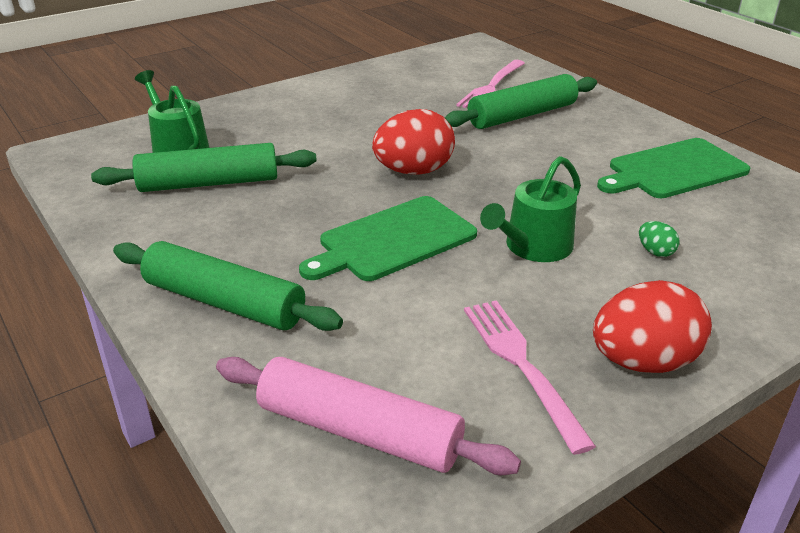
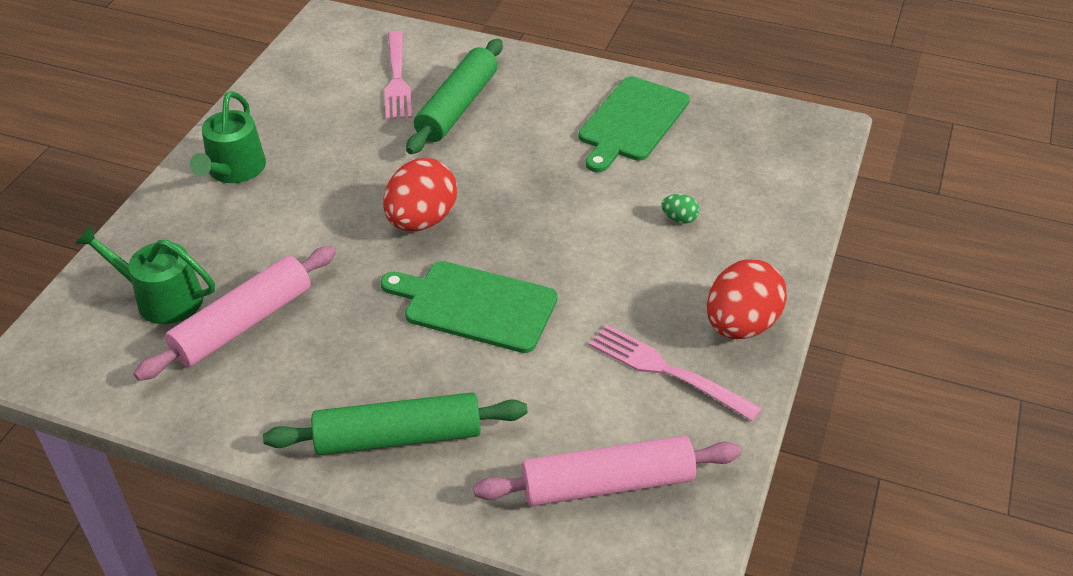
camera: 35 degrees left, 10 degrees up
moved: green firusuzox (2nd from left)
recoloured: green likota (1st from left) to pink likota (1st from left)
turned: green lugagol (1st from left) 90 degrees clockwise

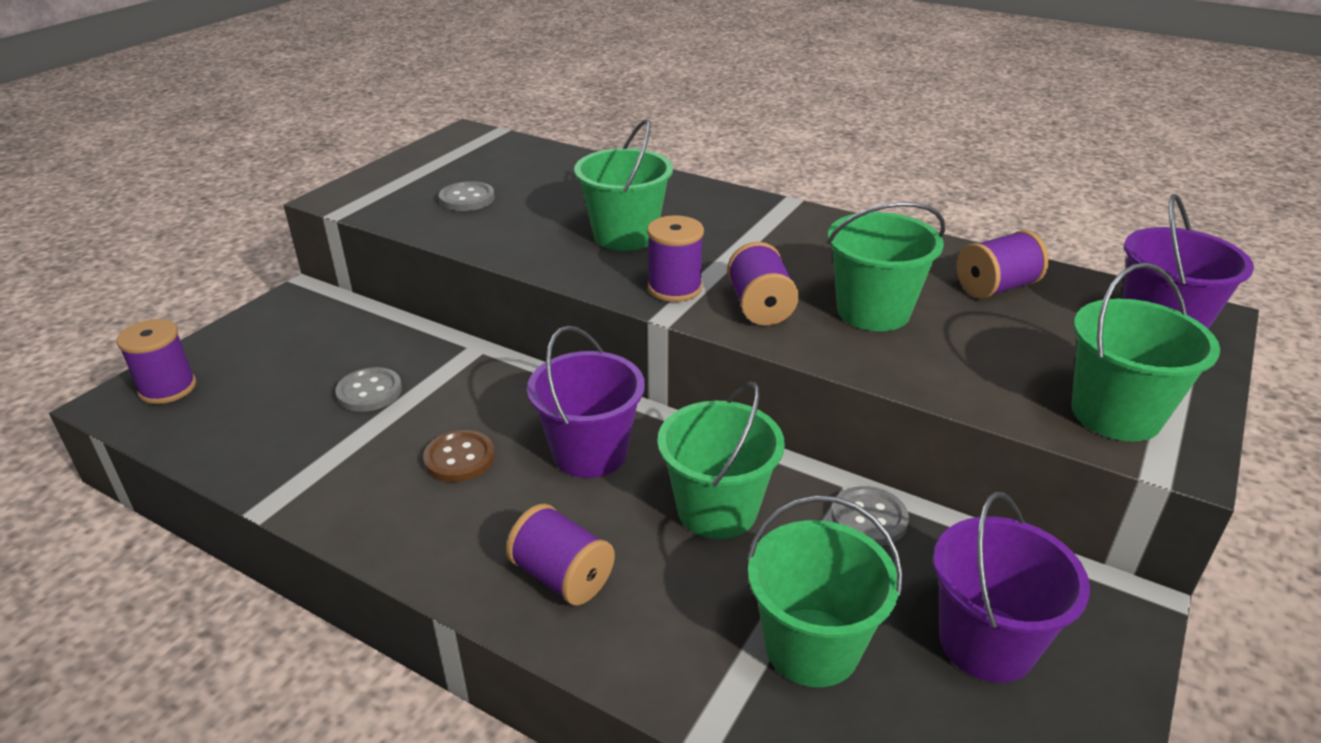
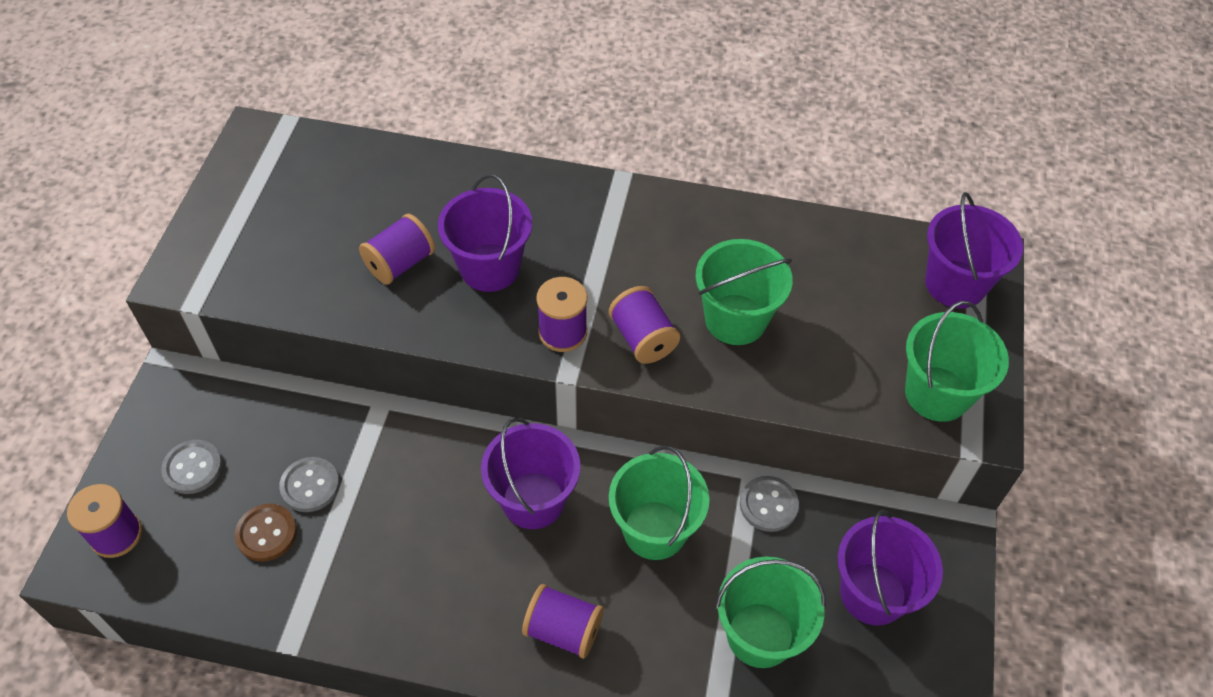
camera: 20 degrees left, 20 degrees up
moved: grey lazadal (2nd from left in the first image) to grey lazadal (1st from left); brown lazadal;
_ _ _ _ _ _ _
* Instructions to follow *
Your copy should hold only the lines running from the one that contains "turned: green lugagol" through the final line of the data; transcribe them exactly, both ends included, and leave pictures out.

* Task result *
turned: green lugagol (1st from left) 90 degrees clockwise

camera: 20 degrees left, 20 degrees up
moved: grey lazadal (2nd from left in the first image) to grey lazadal (1st from left); brown lazadal;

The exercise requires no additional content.